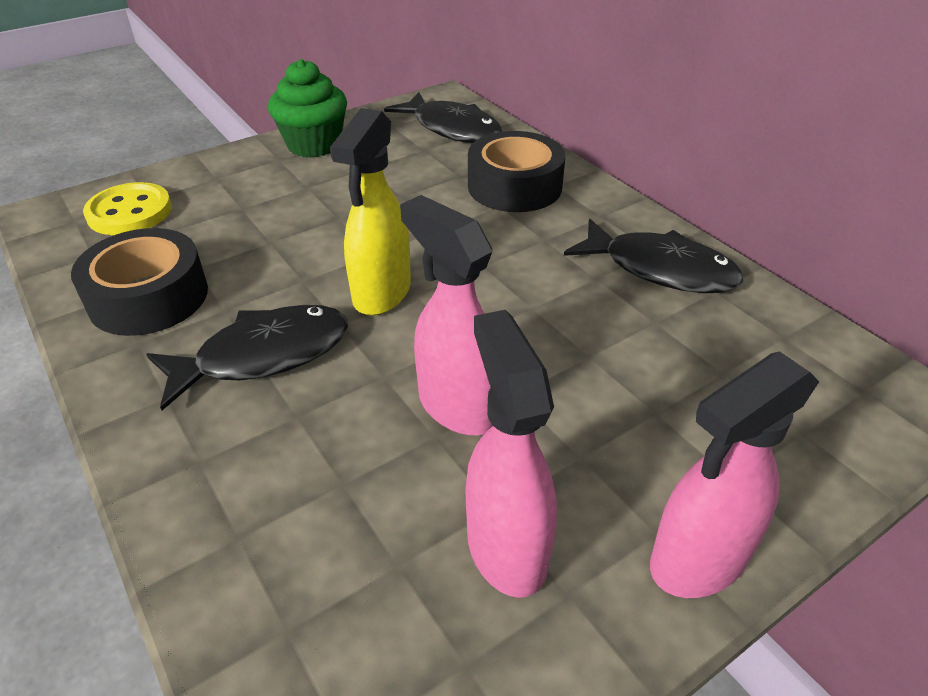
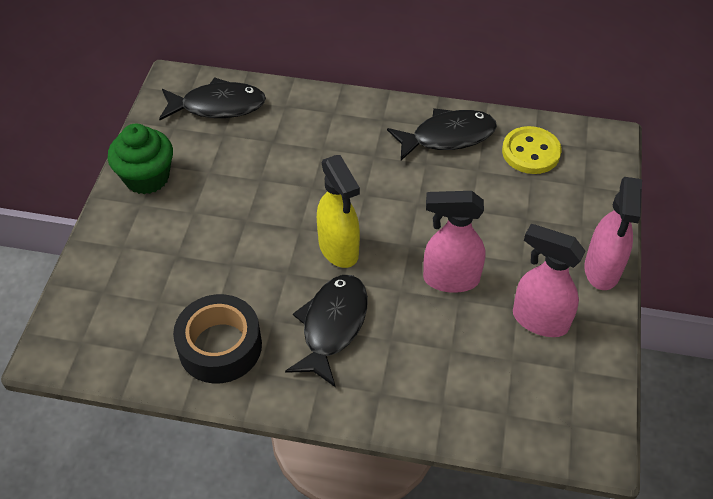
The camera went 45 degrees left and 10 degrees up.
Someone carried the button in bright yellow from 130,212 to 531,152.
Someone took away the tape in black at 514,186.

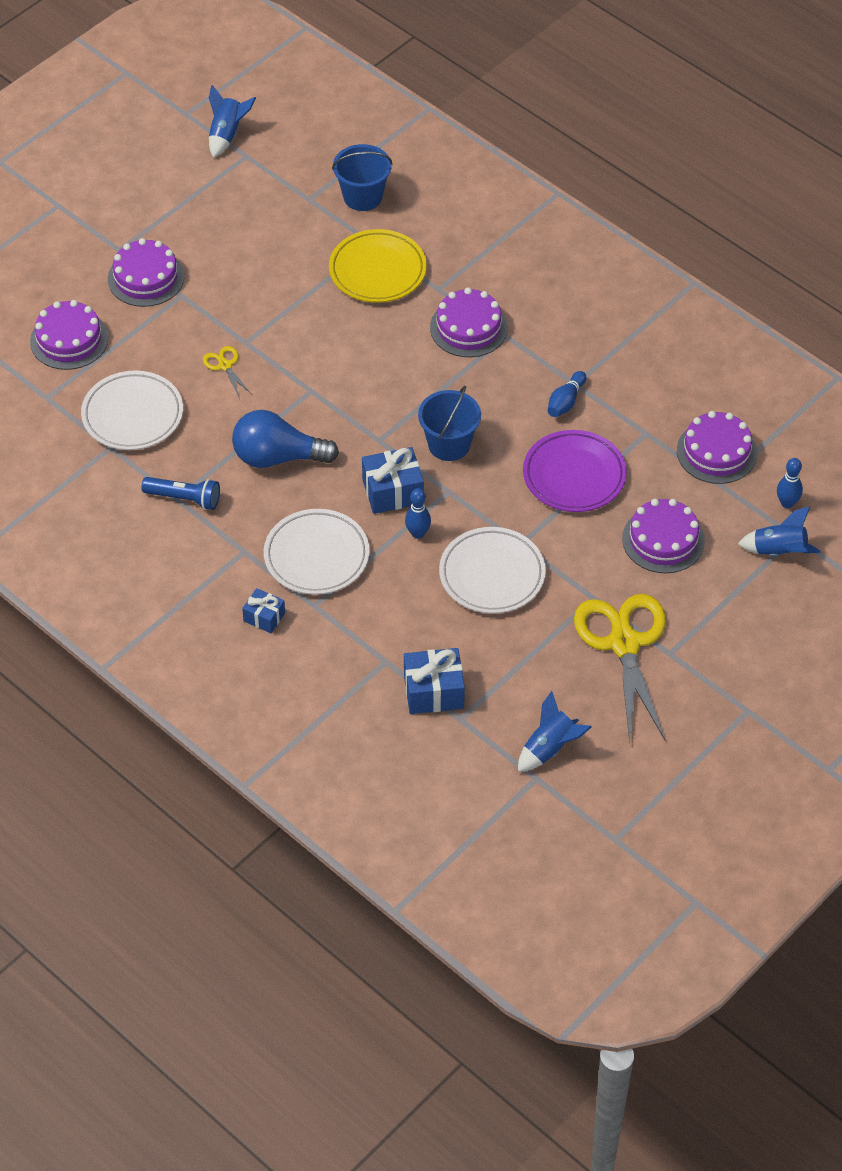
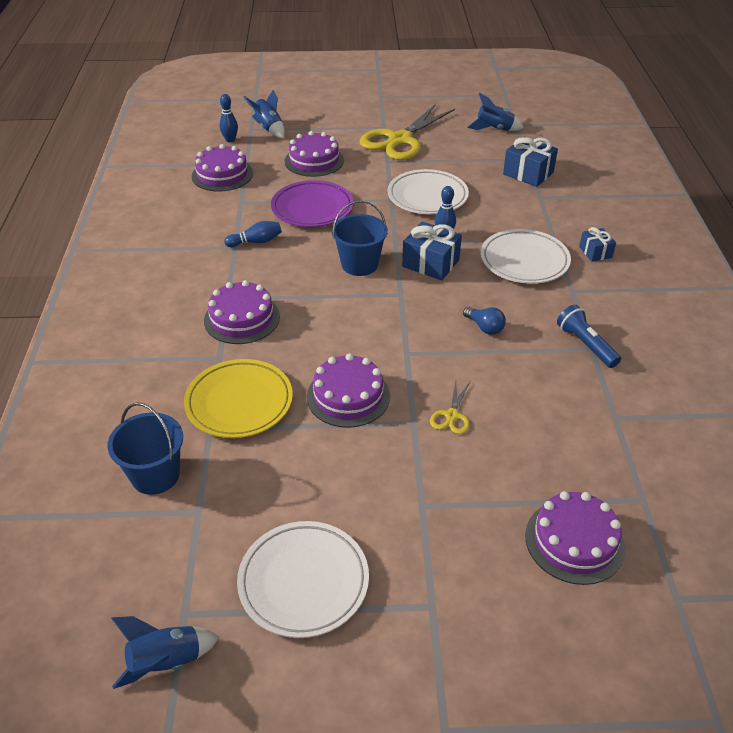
The camera went 135 degrees left and 10 degrees down.
Someone carried the flat dish in snow-white from 132,415 to 303,582.
Someone carried the layer cake in purple from 146,278 to 348,396.
Someone scaled the lightbulb in blue at 278,457 by 0.49.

Work to complete: With every picture omitted, write out the material exactly from its first line through the line containing "Someone carried the button".

Answer to this task:
The camera went 45 degrees left and 10 degrees up.
Someone carried the button in bright yellow from 130,212 to 531,152.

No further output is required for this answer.